- WHAT YOU ARE ASKED TO DO: Here the job is to transcribe the data verbatim while leaving each picture out.

*** INPUT DATA Section Begins ***

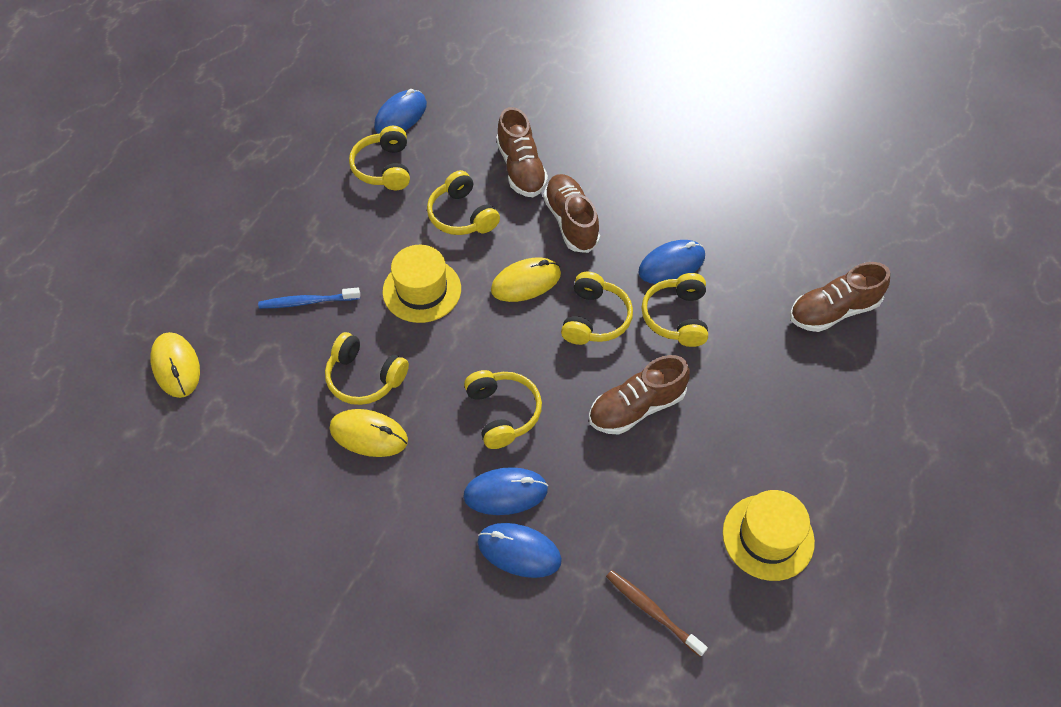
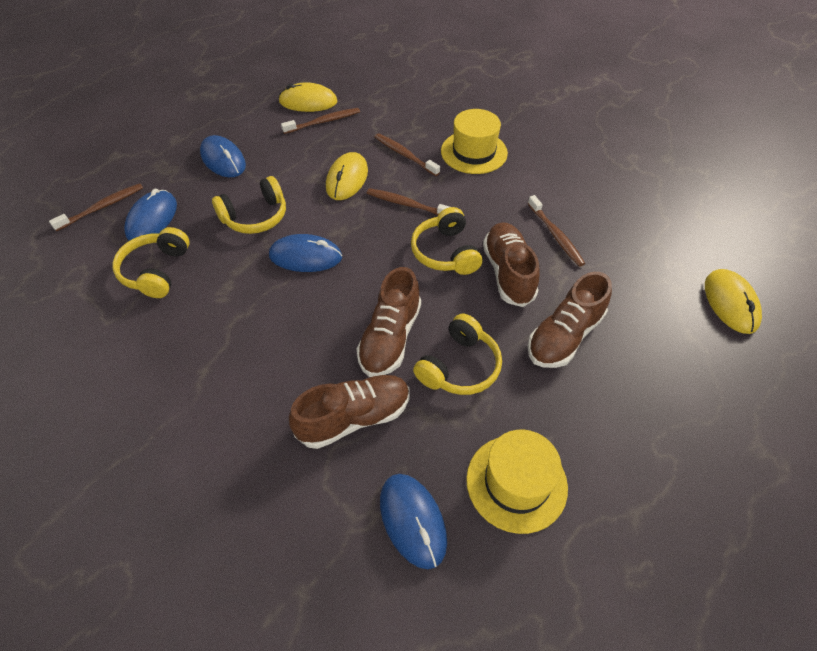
blue toothbrush: 1 -> 0
brown toothbrush: 1 -> 5
yellow headphones: 6 -> 4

*** INPUT DATA Section Ends ***

- OUTPUT:
blue toothbrush: 1 -> 0
brown toothbrush: 1 -> 5
yellow headphones: 6 -> 4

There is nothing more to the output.